## YOUR OBJECTIVE
Look for "shape" in the material below and show each line that contains it.
--- EXERCISE DATA ---
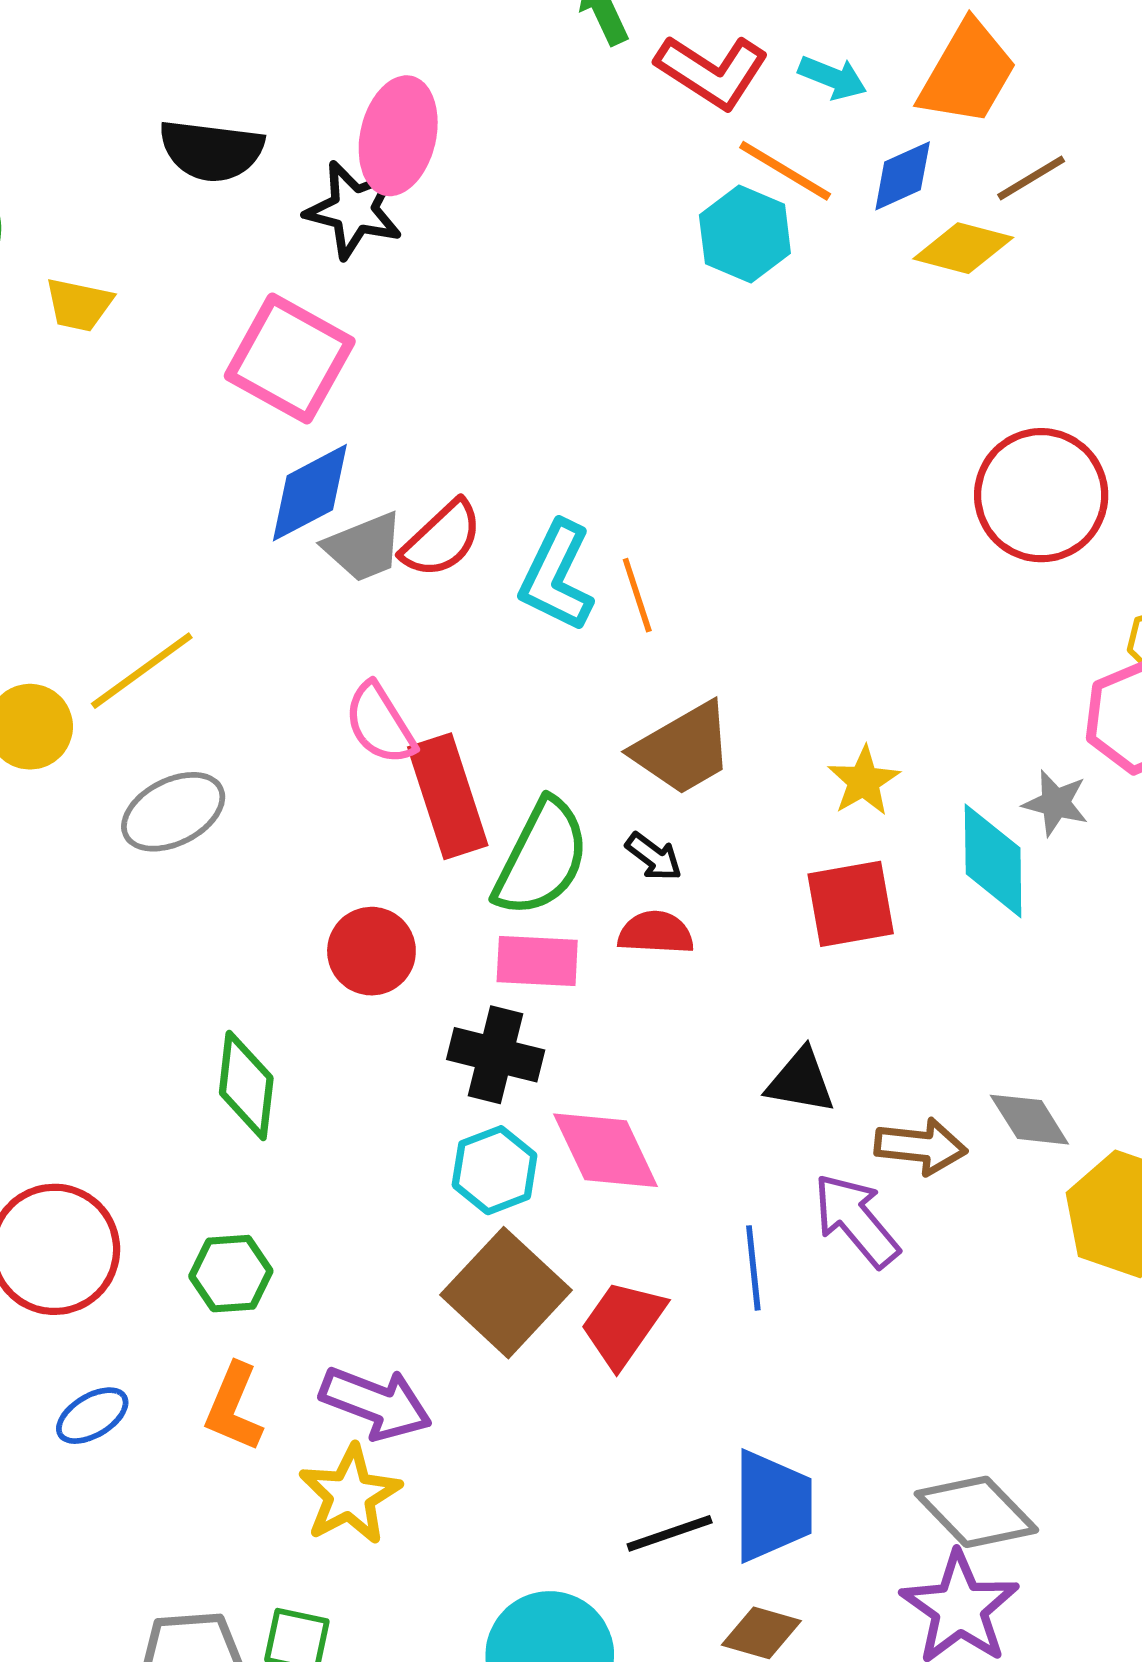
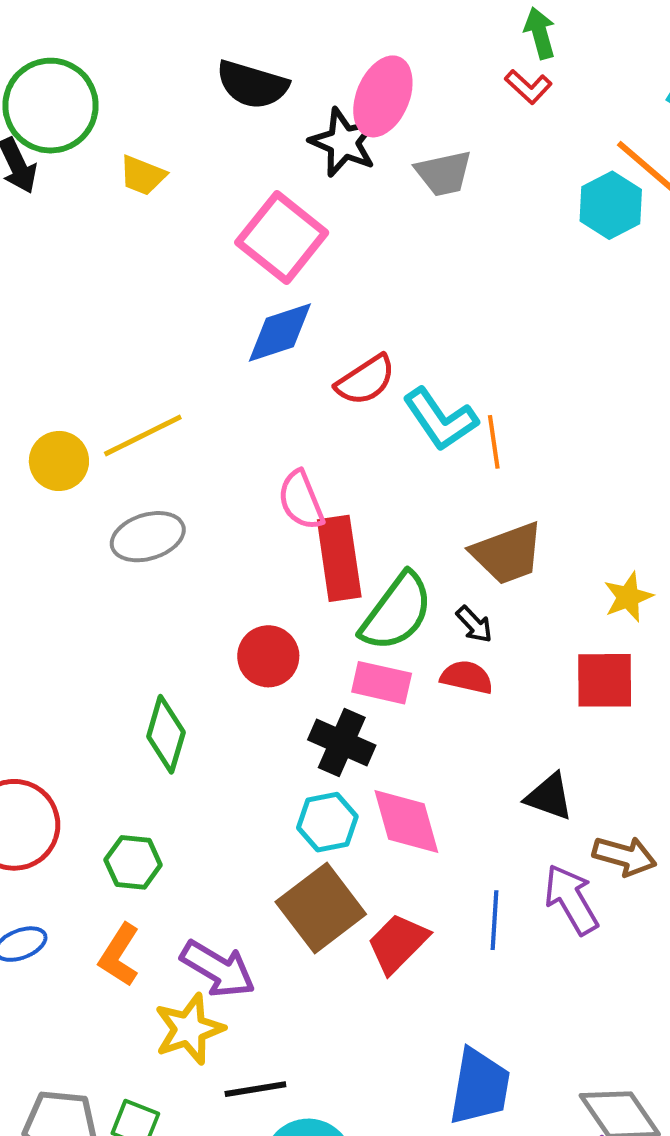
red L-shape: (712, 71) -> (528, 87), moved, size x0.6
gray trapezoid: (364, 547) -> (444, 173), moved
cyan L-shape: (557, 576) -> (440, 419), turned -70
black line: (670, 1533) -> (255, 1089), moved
---
--- EXERCISE DATA ---
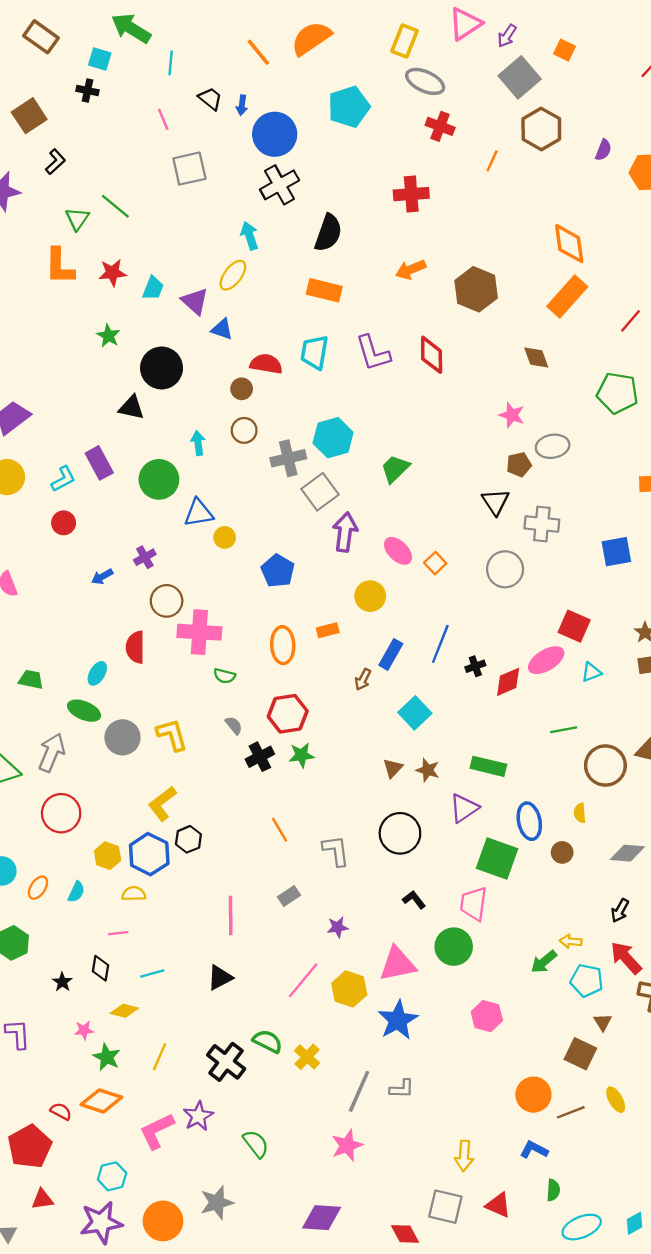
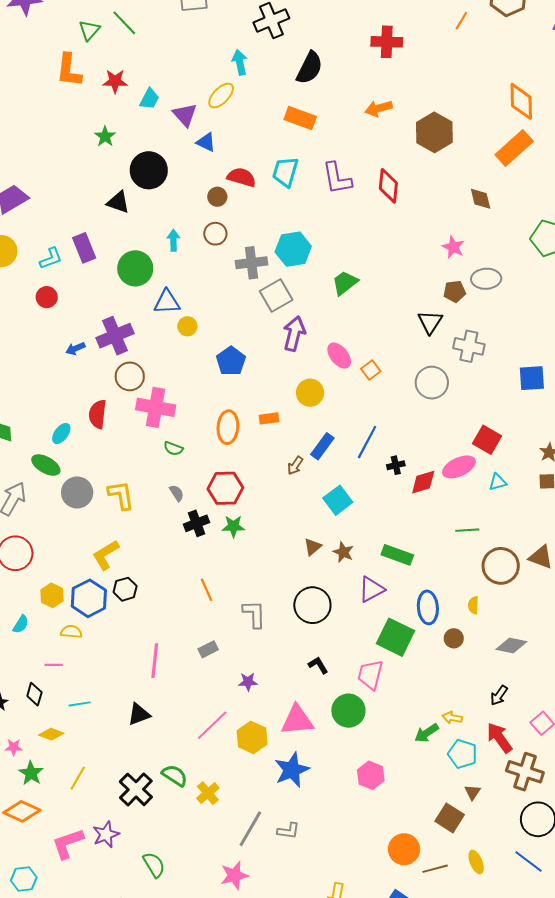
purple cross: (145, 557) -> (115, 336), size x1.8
---
## ANSWER BOX
red L-shape: (712, 71) -> (528, 87), moved, size x0.6
cyan L-shape: (557, 576) -> (440, 419), turned -70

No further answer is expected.